A faithful copy of the entries, without any pictures, is what is needed here.

● TASK INPUTS:
● ● ● ●

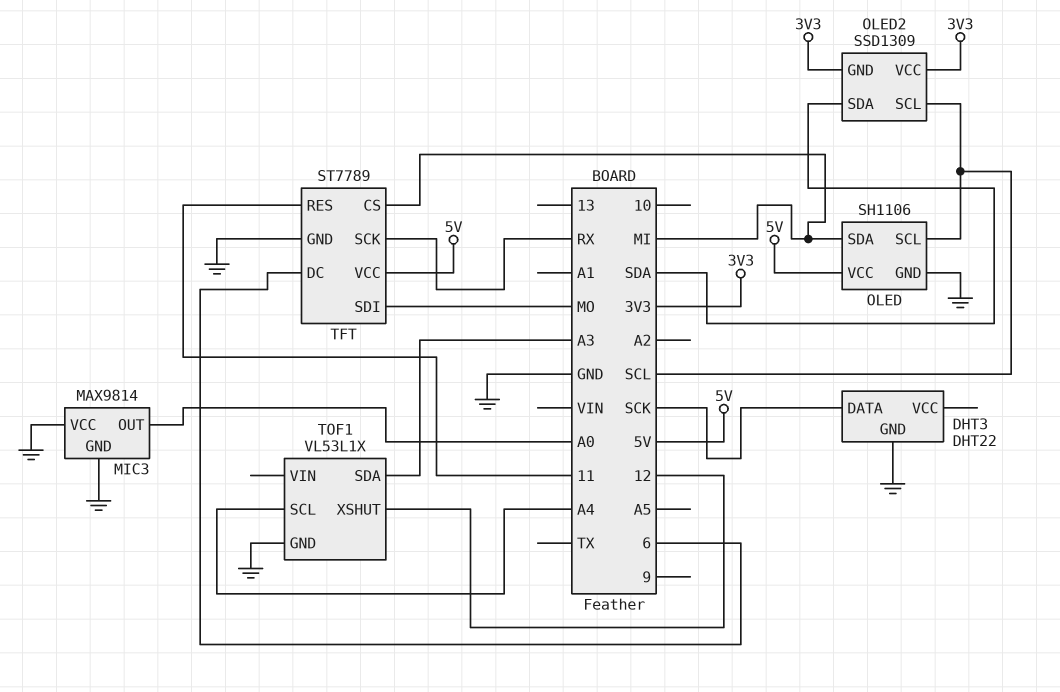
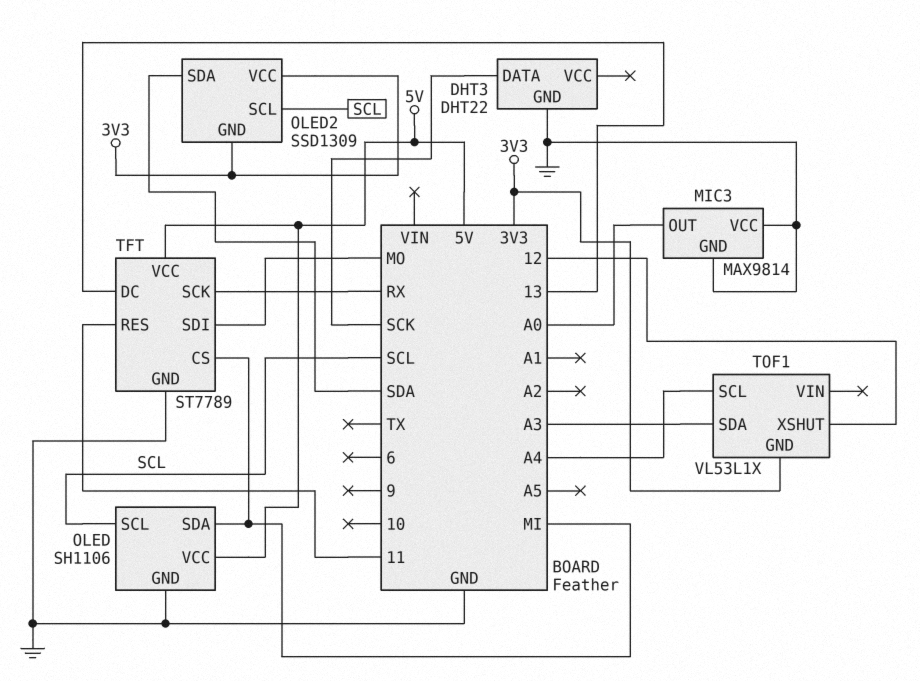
TFT pin DC: 6 -> 13
TOF1 pin GND: GND -> 3V3

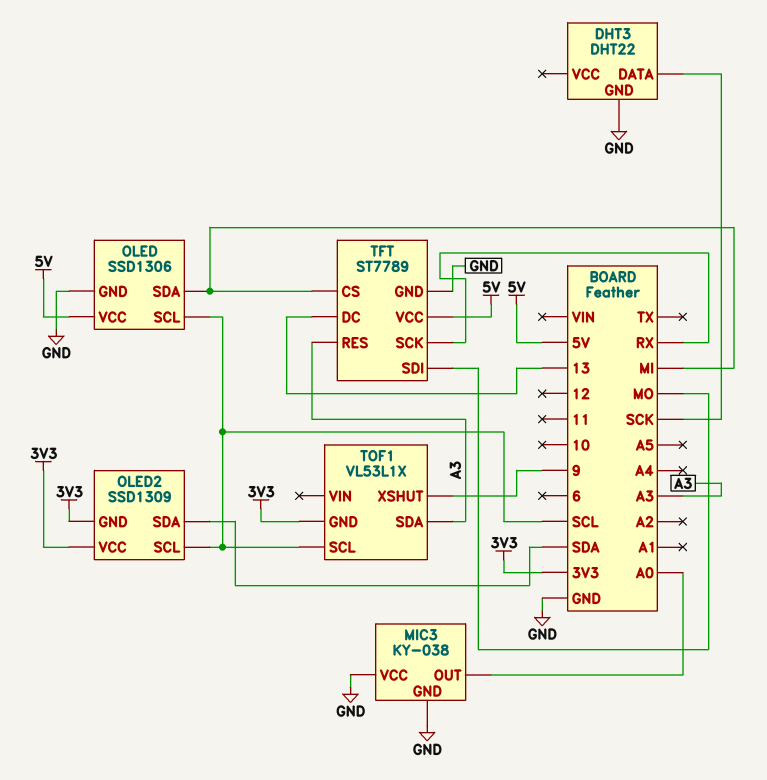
MIC3: MAX9814 -> KY-038
OLED: SH1106 -> SSD1306
TFT pin RES: 11 -> A3
TOF1 pin SCL: A4 -> SCL
TOF1 pin XSHUT: 12 -> 9

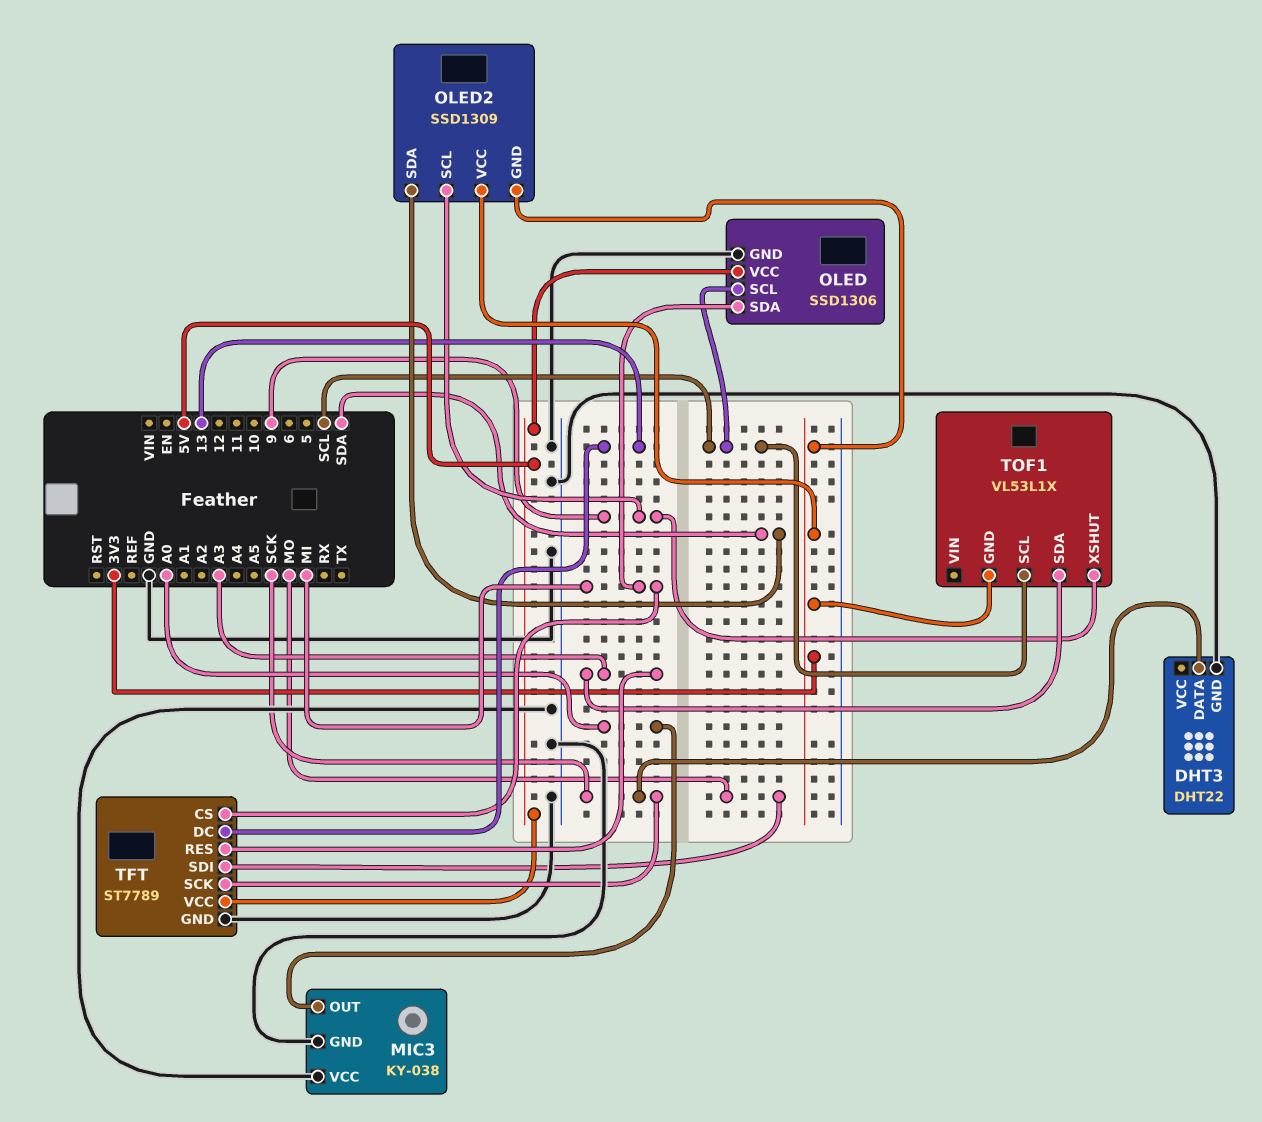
OLED2 pin SCL: SCL -> 9
TFT pin SCK: RX -> SCK

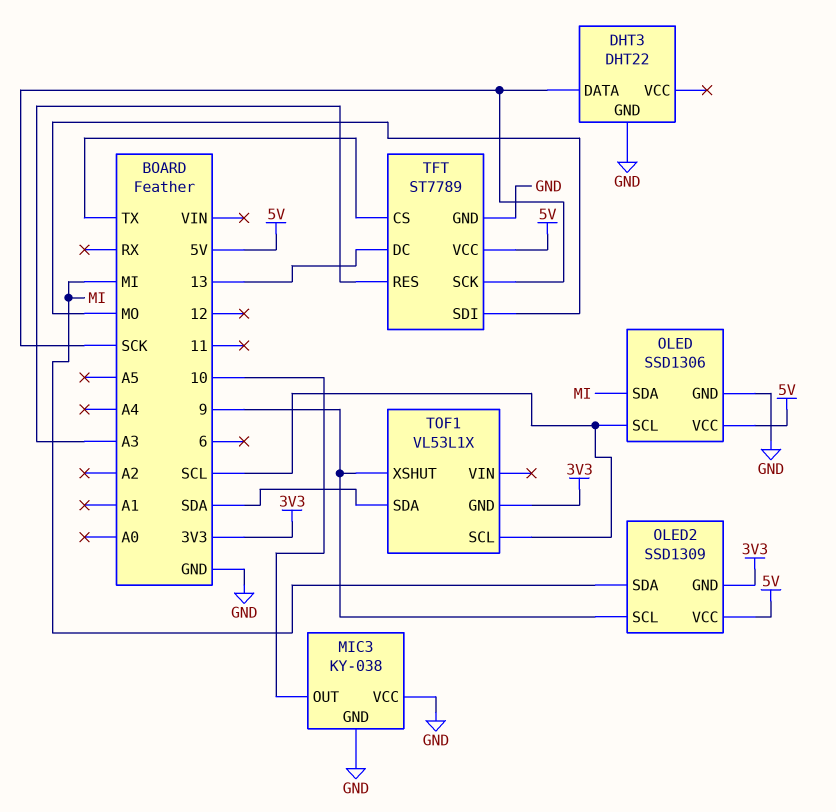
MIC3 pin OUT: A0 -> 10
OLED2 pin SDA: SDA -> MI
OLED2 pin VCC: 3V3 -> 5V
TFT pin CS: MI -> TX
TOF1 pin SDA: A3 -> SDA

● ● ● ●

● TASK SOLUTION:
TFT pin DC: 6 -> 13
TOF1 pin GND: GND -> 3V3

MIC3: MAX9814 -> KY-038
OLED: SH1106 -> SSD1306
TFT pin RES: 11 -> A3
TOF1 pin SCL: A4 -> SCL
TOF1 pin XSHUT: 12 -> 9

OLED2 pin SCL: SCL -> 9
TFT pin SCK: RX -> SCK

MIC3 pin OUT: A0 -> 10
OLED2 pin SDA: SDA -> MI
OLED2 pin VCC: 3V3 -> 5V
TFT pin CS: MI -> TX
TOF1 pin SDA: A3 -> SDA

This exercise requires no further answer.